== Listed records

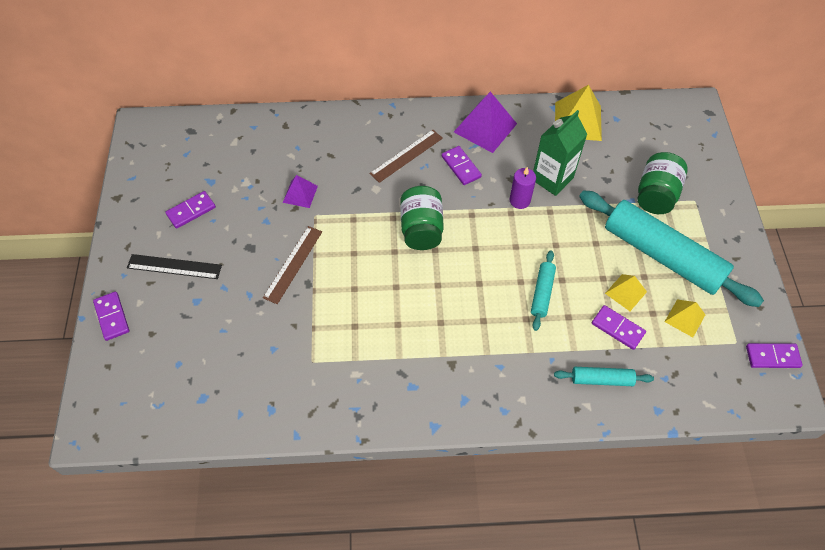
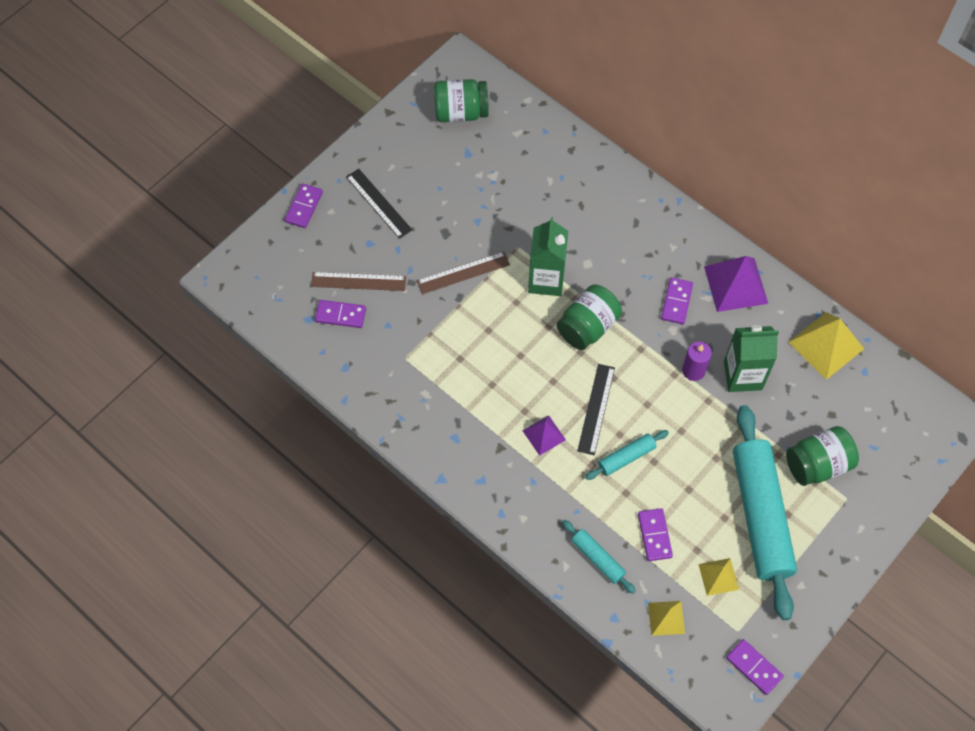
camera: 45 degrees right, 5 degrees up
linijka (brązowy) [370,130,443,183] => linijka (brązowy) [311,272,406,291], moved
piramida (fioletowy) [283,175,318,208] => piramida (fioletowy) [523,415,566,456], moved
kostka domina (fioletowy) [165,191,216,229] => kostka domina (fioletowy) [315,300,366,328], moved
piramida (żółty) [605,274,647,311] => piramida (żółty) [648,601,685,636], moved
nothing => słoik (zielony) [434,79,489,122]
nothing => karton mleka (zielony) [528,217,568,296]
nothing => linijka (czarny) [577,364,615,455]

====

_Task details_. Locate the word "fioletowy" in the records above, and return each line that has it.

_Written response_.
piramida (fioletowy) [283,175,318,208] => piramida (fioletowy) [523,415,566,456], moved
kostka domina (fioletowy) [165,191,216,229] => kostka domina (fioletowy) [315,300,366,328], moved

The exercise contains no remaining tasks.